§ **Exercise materials**:
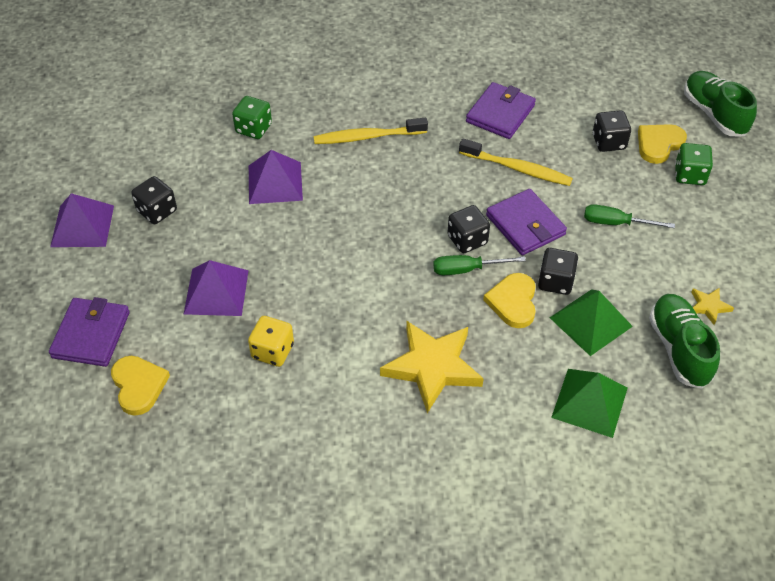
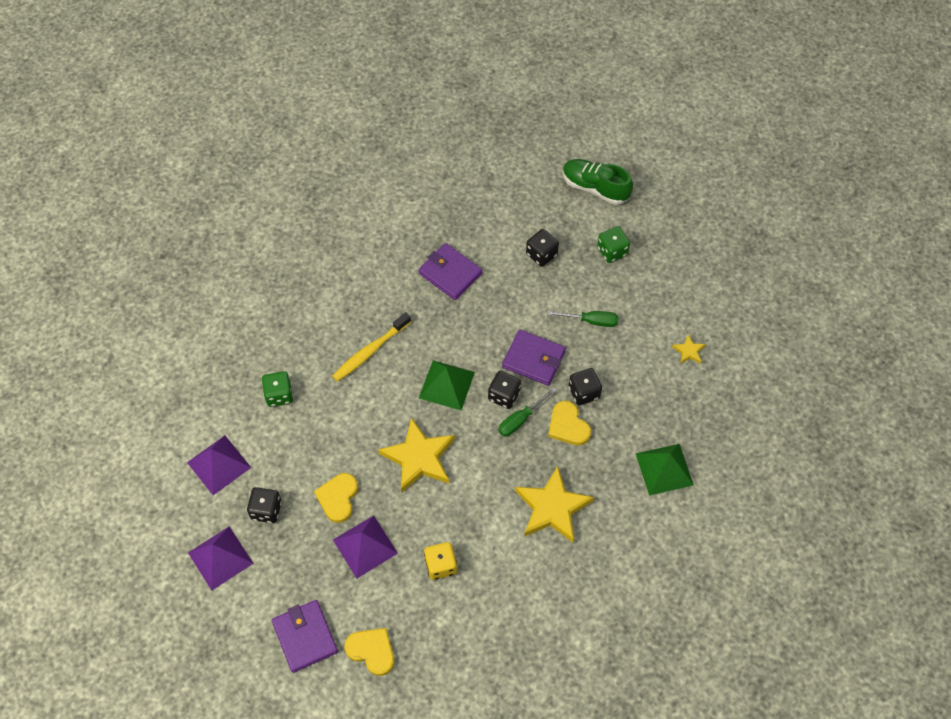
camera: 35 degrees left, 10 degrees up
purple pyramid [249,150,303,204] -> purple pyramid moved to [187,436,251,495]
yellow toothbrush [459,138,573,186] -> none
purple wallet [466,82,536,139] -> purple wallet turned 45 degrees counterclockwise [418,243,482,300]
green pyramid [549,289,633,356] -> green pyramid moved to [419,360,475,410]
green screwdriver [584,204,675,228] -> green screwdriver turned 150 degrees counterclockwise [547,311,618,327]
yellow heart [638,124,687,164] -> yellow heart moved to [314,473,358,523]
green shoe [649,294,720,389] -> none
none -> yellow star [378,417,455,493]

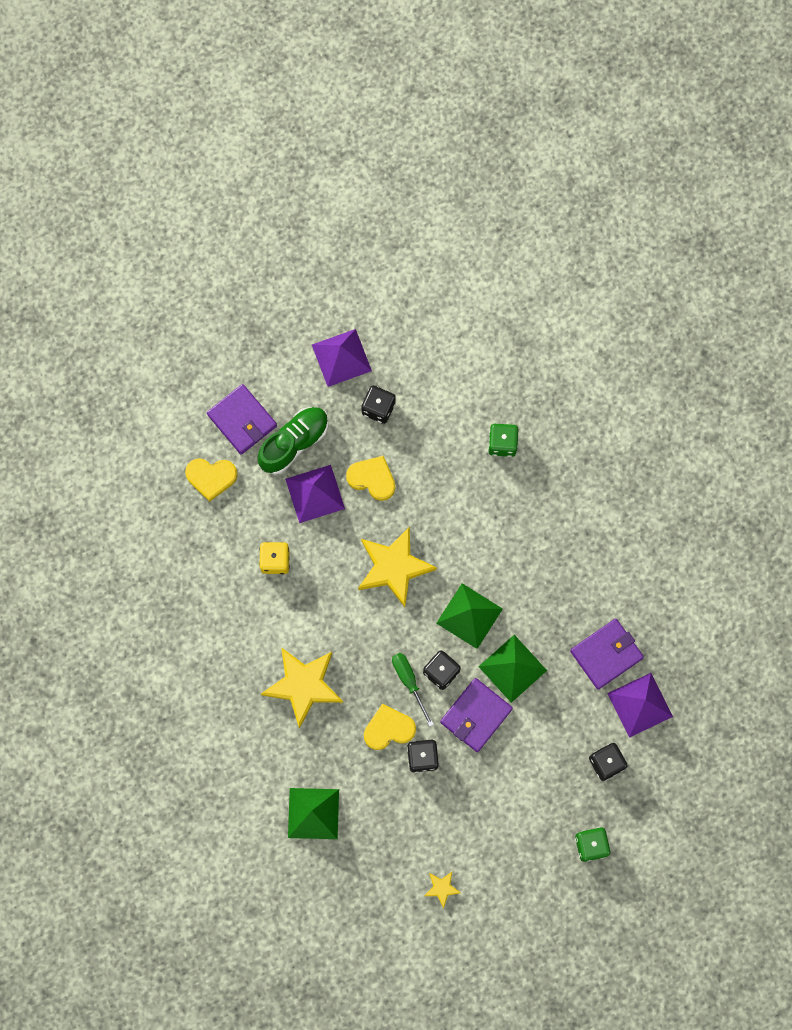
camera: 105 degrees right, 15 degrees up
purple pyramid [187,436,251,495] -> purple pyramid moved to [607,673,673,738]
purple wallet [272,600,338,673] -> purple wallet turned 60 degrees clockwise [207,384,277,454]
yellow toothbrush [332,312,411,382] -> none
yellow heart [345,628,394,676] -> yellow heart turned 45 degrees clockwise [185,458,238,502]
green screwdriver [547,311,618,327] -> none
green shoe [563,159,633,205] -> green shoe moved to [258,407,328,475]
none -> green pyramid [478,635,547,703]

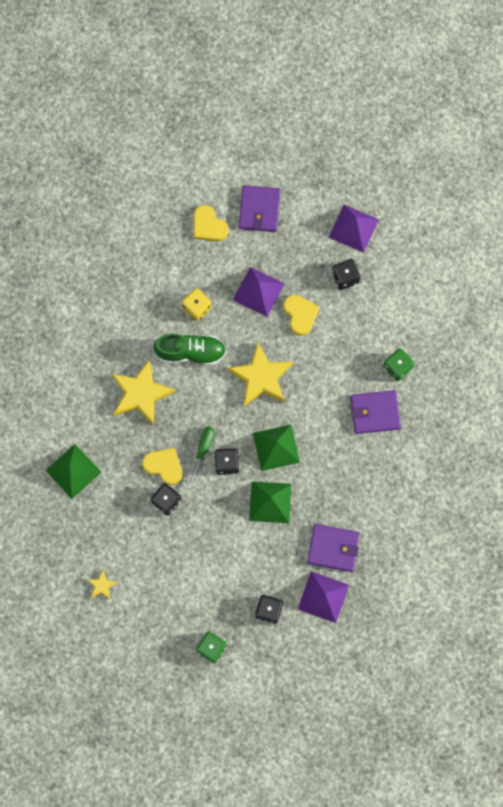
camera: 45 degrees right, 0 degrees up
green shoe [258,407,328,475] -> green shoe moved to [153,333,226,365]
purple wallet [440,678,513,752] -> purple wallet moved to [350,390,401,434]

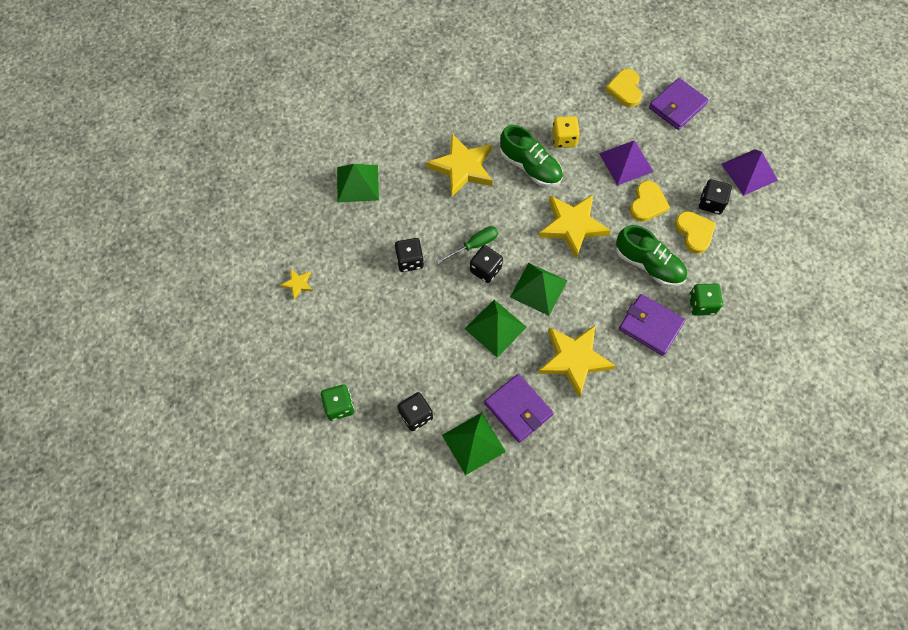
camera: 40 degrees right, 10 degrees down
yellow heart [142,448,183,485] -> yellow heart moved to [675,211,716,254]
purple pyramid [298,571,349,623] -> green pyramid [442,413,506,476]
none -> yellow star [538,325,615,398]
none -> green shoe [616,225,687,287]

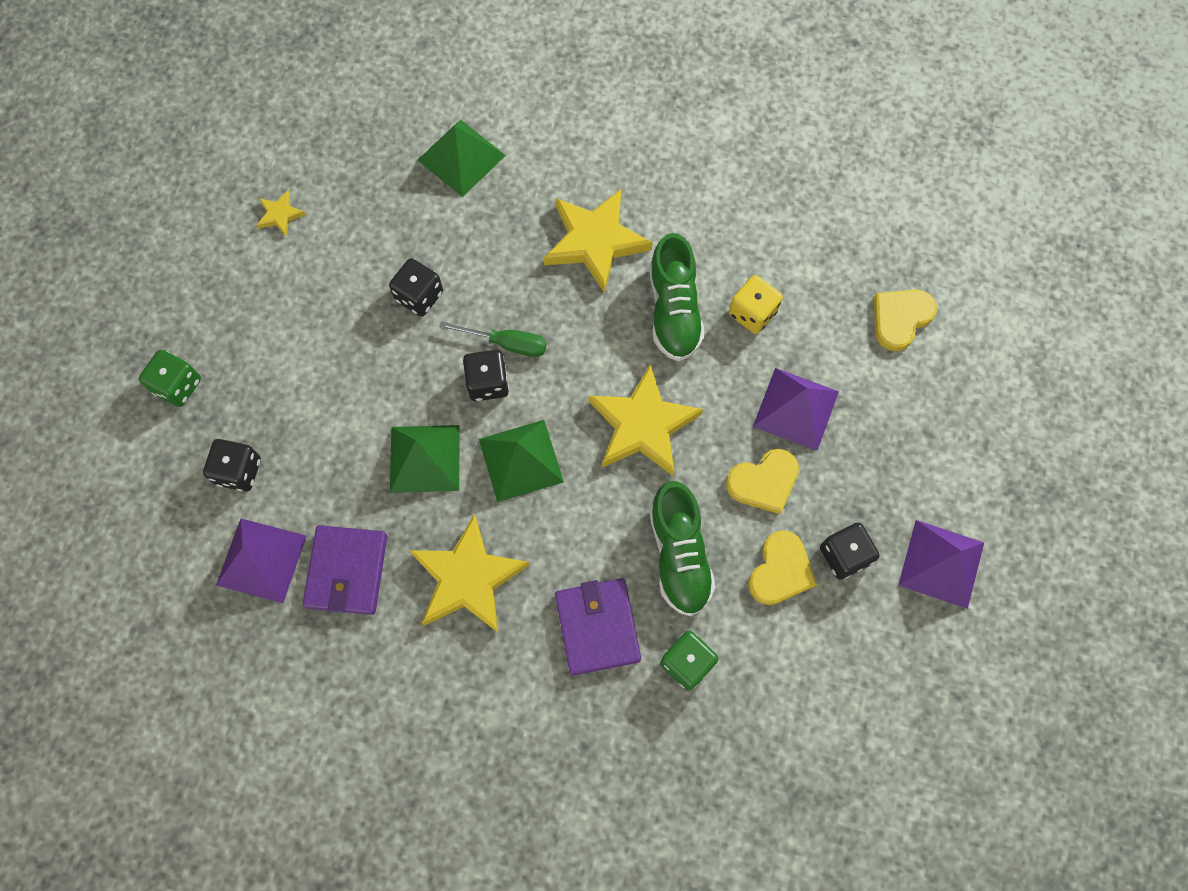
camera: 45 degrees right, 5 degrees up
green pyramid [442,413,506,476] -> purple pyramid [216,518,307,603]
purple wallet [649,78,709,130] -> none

§ **Work task**:
Find the line holding "camera: 45 degrees right, 0 degrees up" in the data above. Retype it and every later line exactly, through the end, but not the pictures.

§ **Task result**:
camera: 45 degrees right, 0 degrees up
green shoe [258,407,328,475] -> green shoe moved to [153,333,226,365]
purple wallet [440,678,513,752] -> purple wallet moved to [350,390,401,434]

camera: 40 degrees right, 10 degrees down
yellow heart [142,448,183,485] -> yellow heart moved to [675,211,716,254]
purple pyramid [298,571,349,623] -> green pyramid [442,413,506,476]
none -> yellow star [538,325,615,398]
none -> green shoe [616,225,687,287]

camera: 45 degrees right, 5 degrees up
green pyramid [442,413,506,476] -> purple pyramid [216,518,307,603]
purple wallet [649,78,709,130] -> none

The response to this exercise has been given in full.